Data for the task –
────────────────

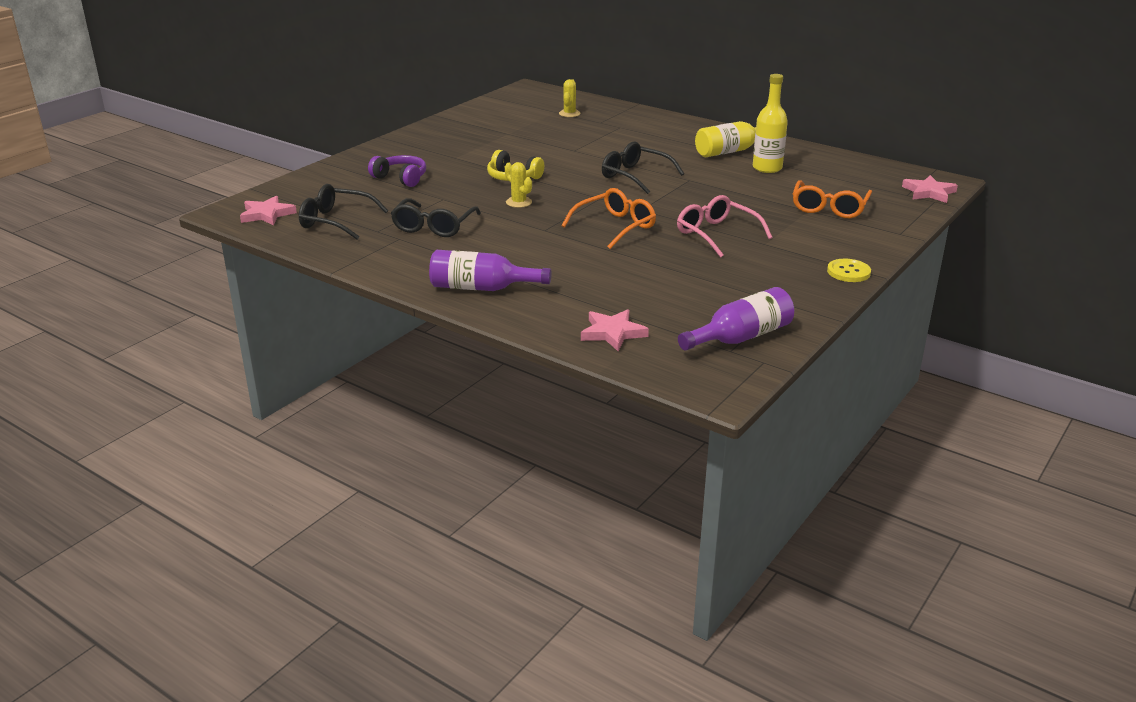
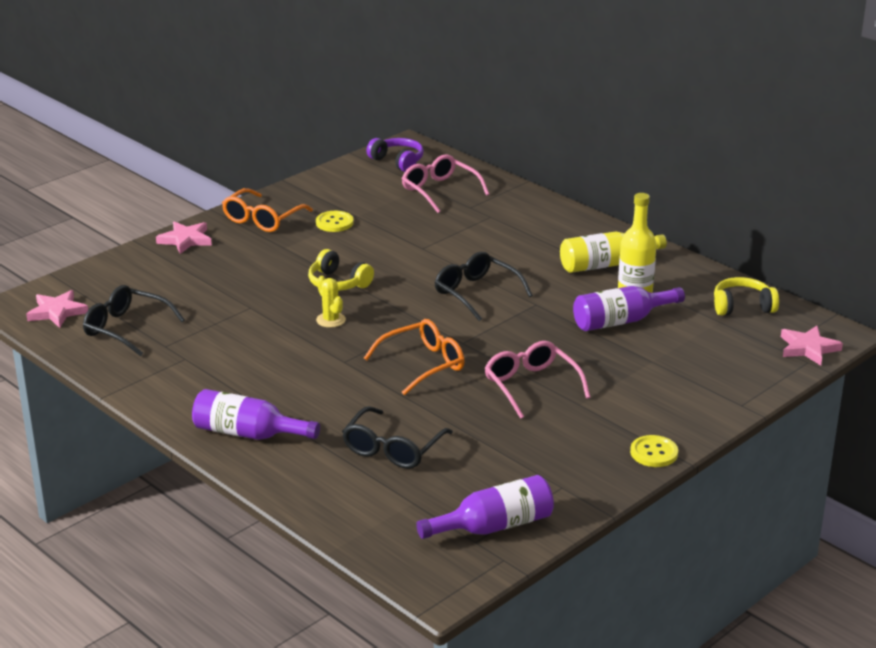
camera: 10 degrees right, 0 degrees up
(401, 178) = (214, 273): purple headphones -> purple headphones (398, 161)
(433, 226) = (227, 346): black glasses -> black glasses (392, 449)
(491, 139) = (334, 223): none -> yellow button
(569, 114) = (439, 191): yellow cactus -> pink glasses
(612, 333) = (362, 506): pink star -> pink star (185, 240)
(766, 186) = (621, 321): none -> purple bottle
(829, 208) = (678, 360): orange glasses -> orange glasses (262, 219)
(858, 170) = (742, 306): none -> yellow headphones

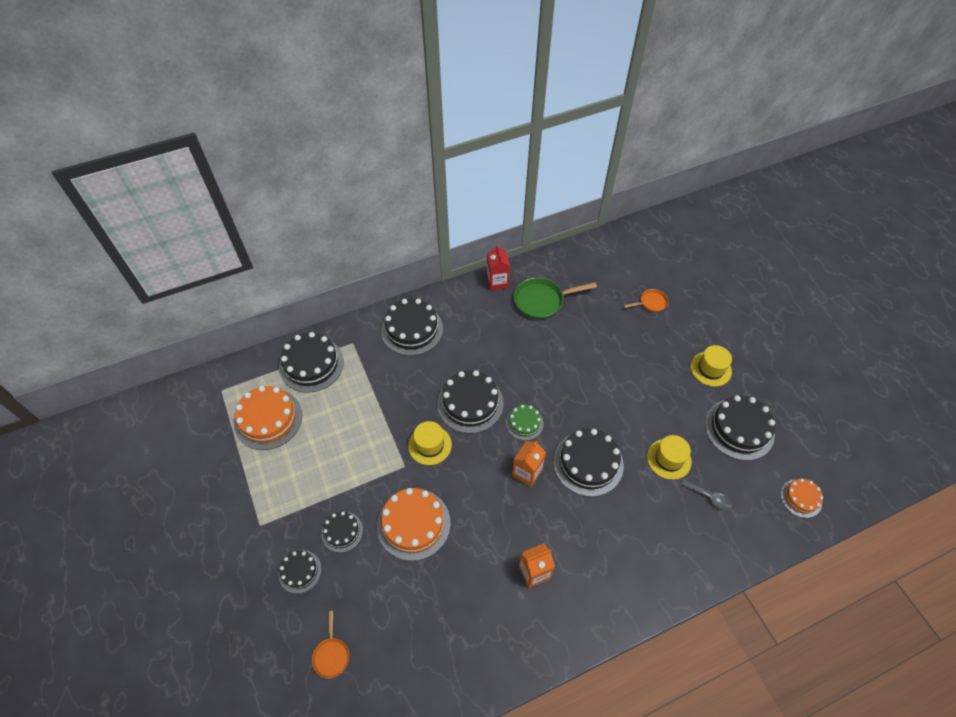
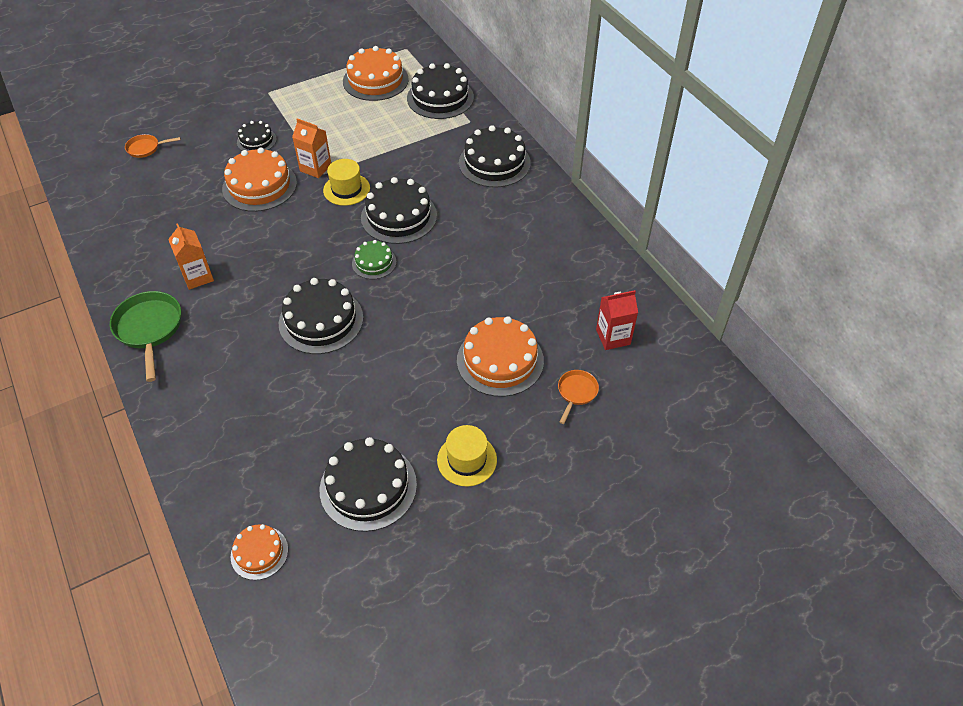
camera: 85 degrees right, 5 degrees down
(300, 571) = (222, 121): black cake -> none
(497, 282) = (579, 229): red carton -> red carton (613, 337)
(527, 472) = (311, 267): orange carton -> orange carton (315, 168)
(542, 301) = (557, 273): green pan -> green pan (149, 329)
(625, 343) = (500, 360): none -> orange cake
(651, 303) = (576, 392): orange pan -> orange pan turned 135 degrees counterclockwise
(669, 459) = (324, 401): yellow hat -> none
(709, 497) = (269, 442): grey spoon -> none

────────────────

Exercise description – Please print each entry exactly as given and keep pictures out of it.

Task solution –
camera: 10 degrees right, 0 degrees up
(401, 178) = (214, 273): purple headphones -> purple headphones (398, 161)
(433, 226) = (227, 346): black glasses -> black glasses (392, 449)
(491, 139) = (334, 223): none -> yellow button
(569, 114) = (439, 191): yellow cactus -> pink glasses
(612, 333) = (362, 506): pink star -> pink star (185, 240)
(766, 186) = (621, 321): none -> purple bottle
(829, 208) = (678, 360): orange glasses -> orange glasses (262, 219)
(858, 170) = (742, 306): none -> yellow headphones

camera: 85 degrees right, 5 degrees down
(300, 571) = (222, 121): black cake -> none
(497, 282) = (579, 229): red carton -> red carton (613, 337)
(527, 472) = (311, 267): orange carton -> orange carton (315, 168)
(542, 301) = (557, 273): green pan -> green pan (149, 329)
(625, 343) = (500, 360): none -> orange cake
(651, 303) = (576, 392): orange pan -> orange pan turned 135 degrees counterclockwise
(669, 459) = (324, 401): yellow hat -> none
(709, 497) = (269, 442): grey spoon -> none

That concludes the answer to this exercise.